Collection entries:
= Beginning of Section =

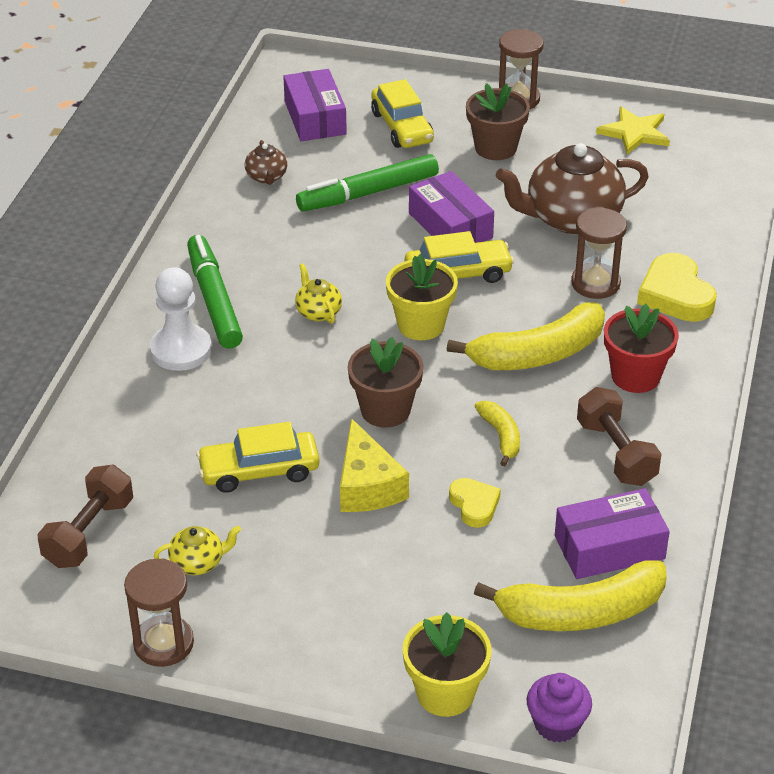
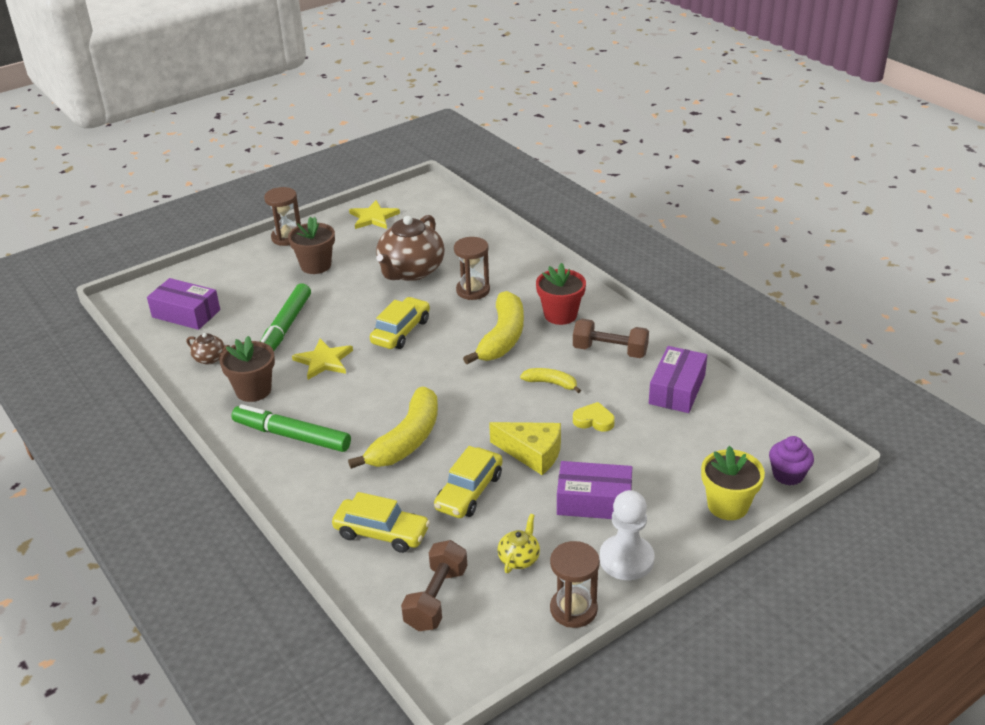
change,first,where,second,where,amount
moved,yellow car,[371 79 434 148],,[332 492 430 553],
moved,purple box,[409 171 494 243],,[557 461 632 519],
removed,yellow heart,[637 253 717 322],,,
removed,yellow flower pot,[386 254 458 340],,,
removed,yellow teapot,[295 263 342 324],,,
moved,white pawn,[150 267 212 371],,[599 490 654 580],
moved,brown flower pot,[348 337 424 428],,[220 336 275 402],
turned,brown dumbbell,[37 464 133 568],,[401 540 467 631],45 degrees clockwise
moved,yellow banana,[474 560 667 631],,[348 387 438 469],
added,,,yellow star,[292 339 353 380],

= End of Section =

> _ACTIVITY_: Before answering, find the line with "moved,white pawn,[150 267" in the records above; then reproduce exactly each line from the first through that line, leaving out pictures.

> _SOLUTION BELOW_:
change,first,where,second,where,amount
moved,yellow car,[371 79 434 148],,[332 492 430 553],
moved,purple box,[409 171 494 243],,[557 461 632 519],
removed,yellow heart,[637 253 717 322],,,
removed,yellow flower pot,[386 254 458 340],,,
removed,yellow teapot,[295 263 342 324],,,
moved,white pawn,[150 267 212 371],,[599 490 654 580],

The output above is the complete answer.